- [Task item]: Restate the lines word for word, from the one containing "IC1: MCP4725 -> AD5602" through the last line of the entries below, without any other lines.

Source material START

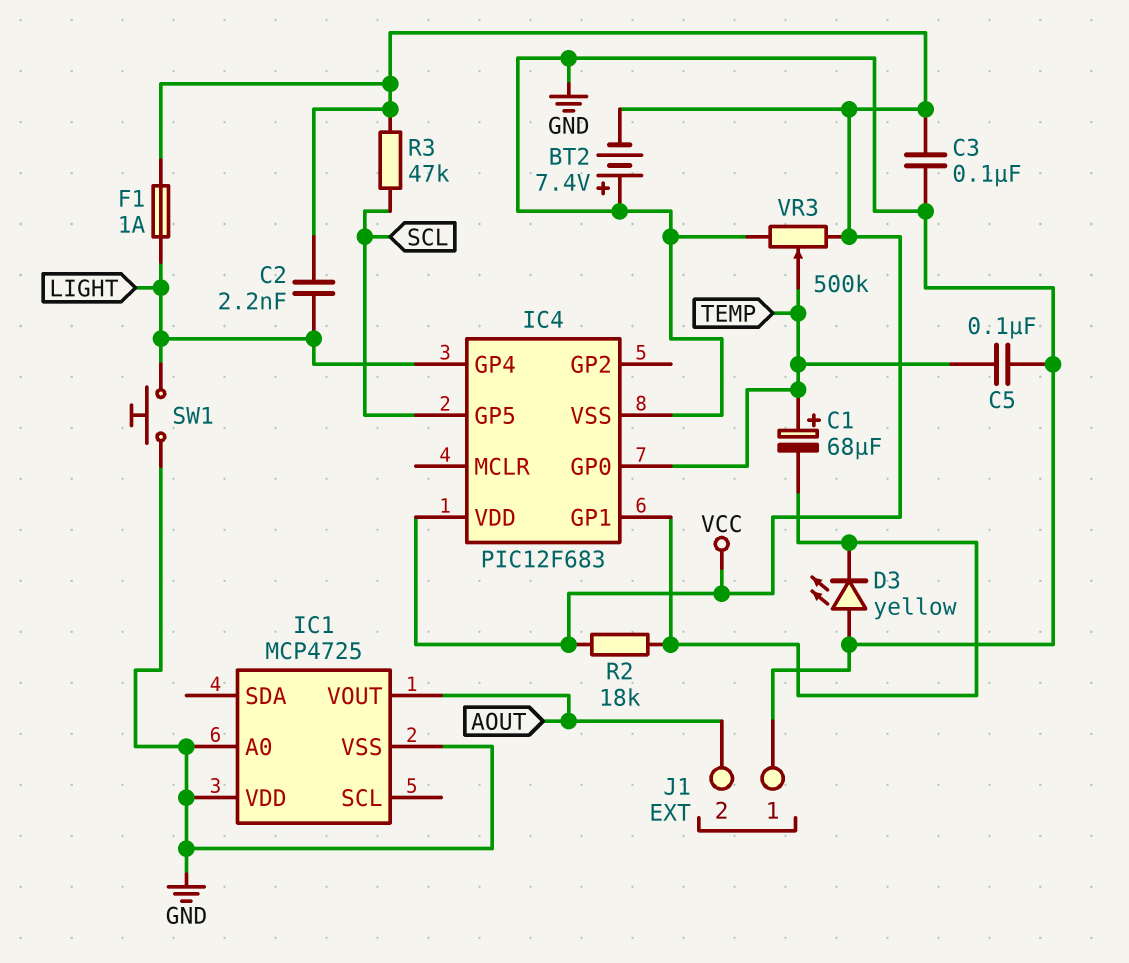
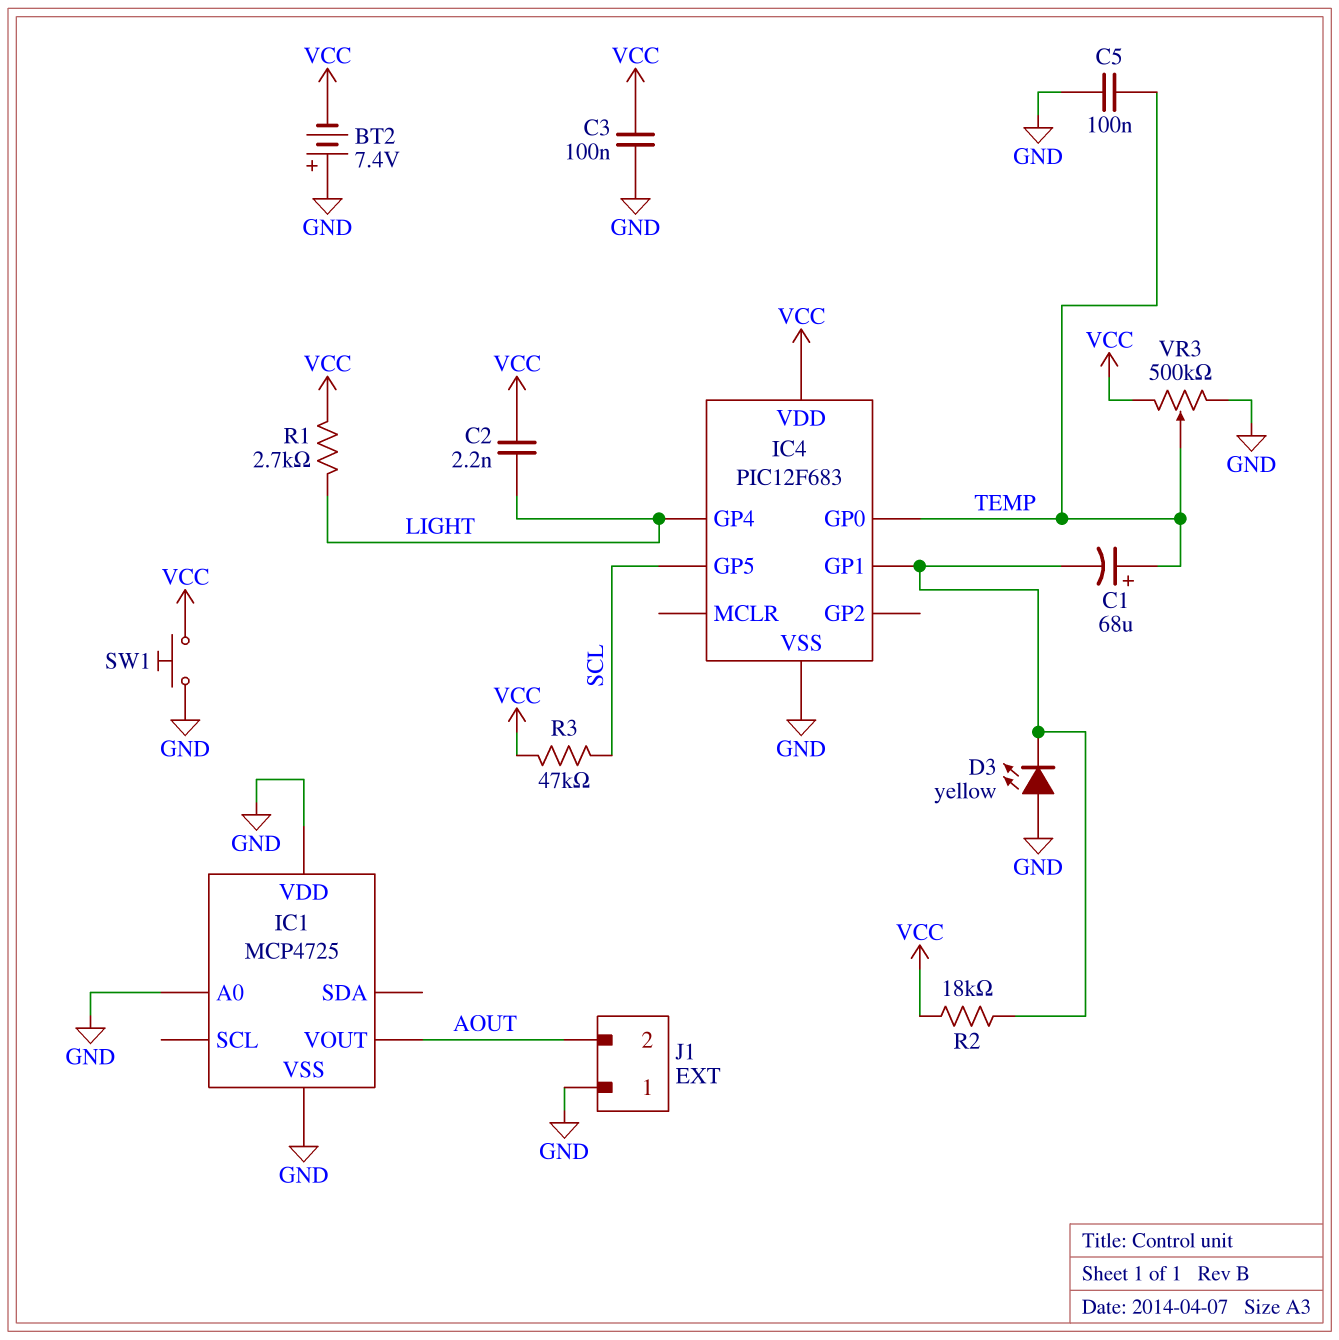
F1: 1A (LIGHT, VCC) -> none
R1: none -> 2.7k (LIGHT, VCC)
SW1: button (GND, LIGHT) -> button (GND, VCC)

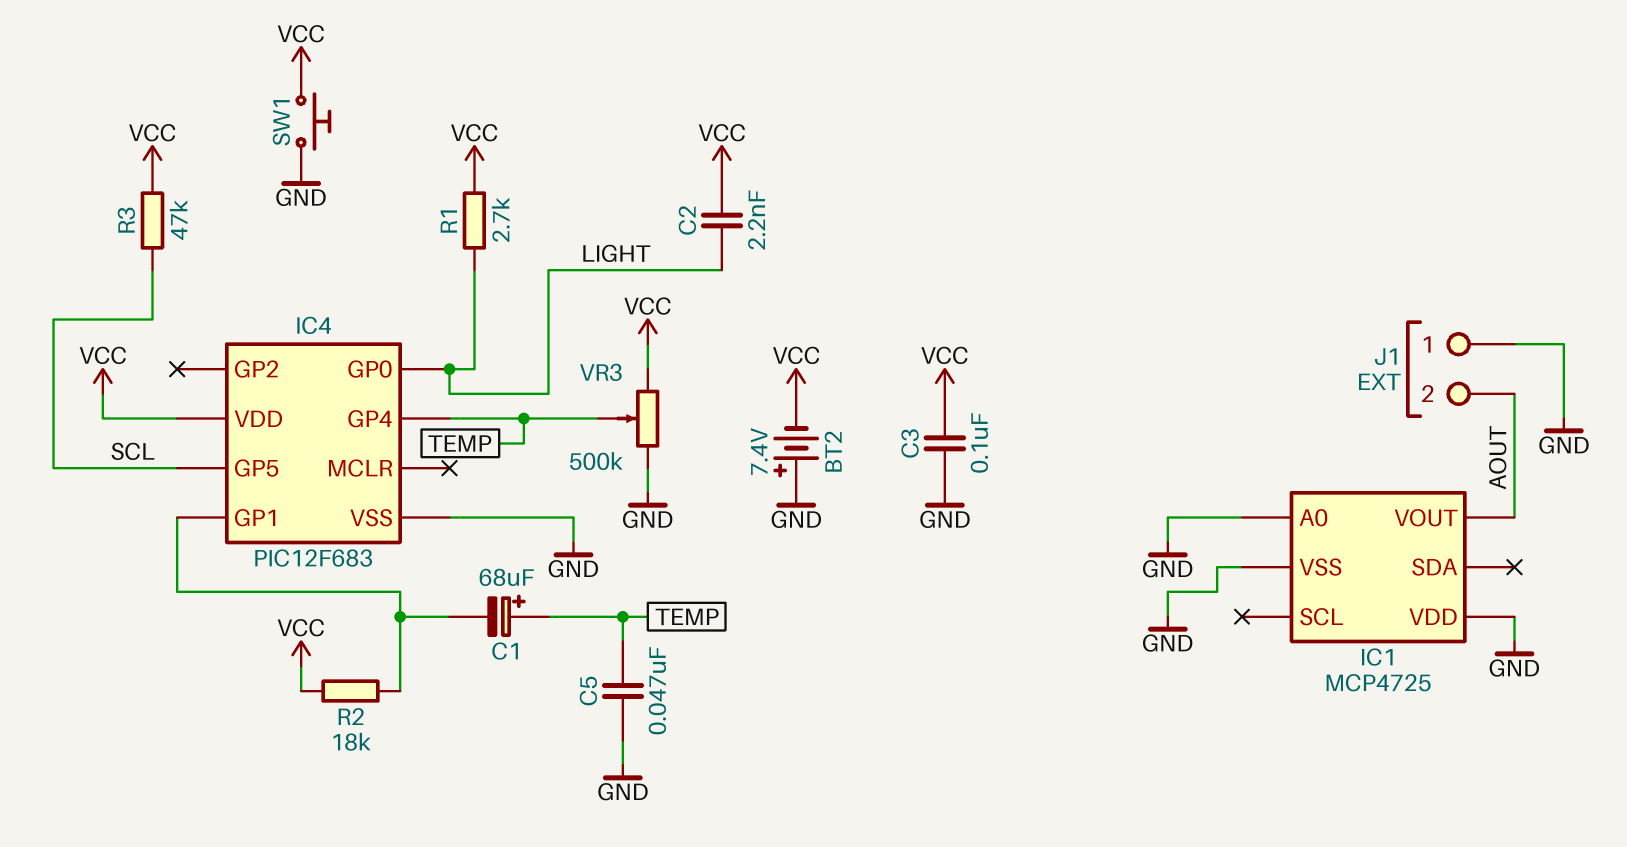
C5: 100nF (GND, TEMP) -> 47nF (GND, TEMP)
D3: LED yellow (A GND, K IC4/GP1) -> none
IC4 pin GP0: TEMP -> LIGHT
IC4 pin GP4: LIGHT -> TEMP

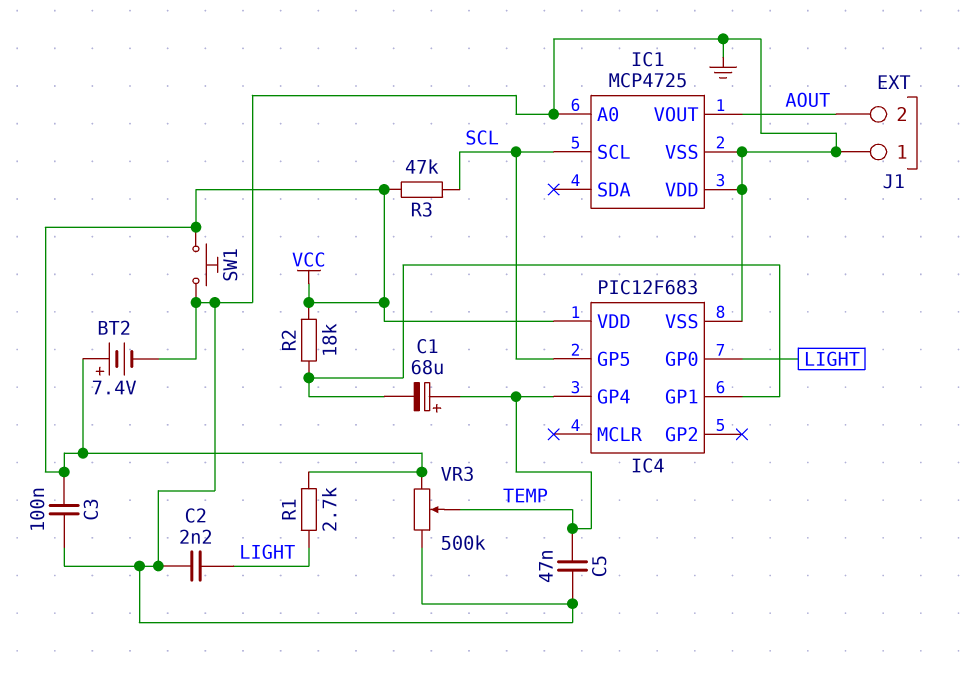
BT2: 7.4V (plus GND, minus VCC) -> 7.4V (plus VCC, minus GND)
C2: 2.2nF (LIGHT, VCC) -> 2.2nF (GND, LIGHT)
IC1 pin SCL: none -> SCL

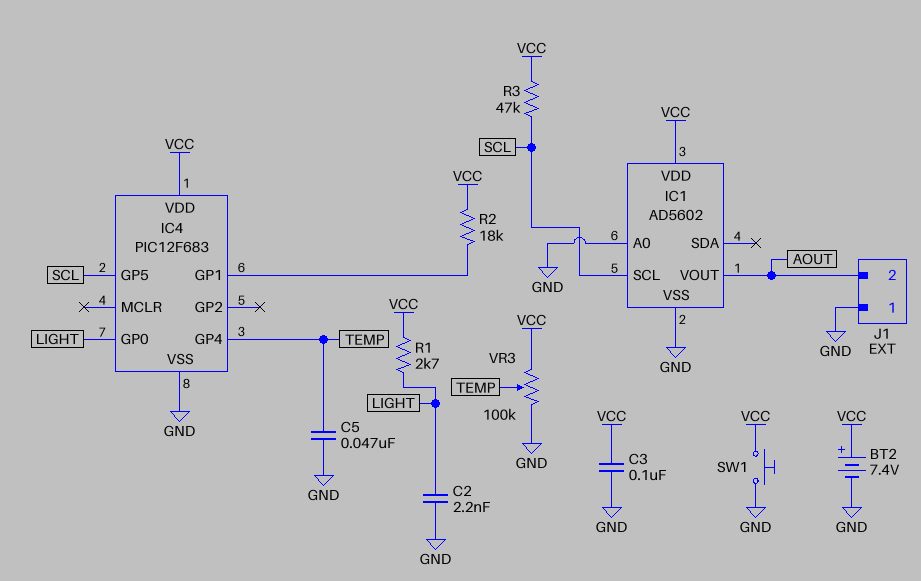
C1: 68uF (plus TEMP, minus IC4/GP1) -> none
IC1: MCP4725 -> AD5602
IC1 pin VDD: GND -> VCC
VR3: 500k (GND, VCC, wiper TEMP) -> 100k (GND, VCC, wiper TEMP)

Source material END

- [Expected answer]:
IC1: MCP4725 -> AD5602
IC1 pin VDD: GND -> VCC
VR3: 500k (GND, VCC, wiper TEMP) -> 100k (GND, VCC, wiper TEMP)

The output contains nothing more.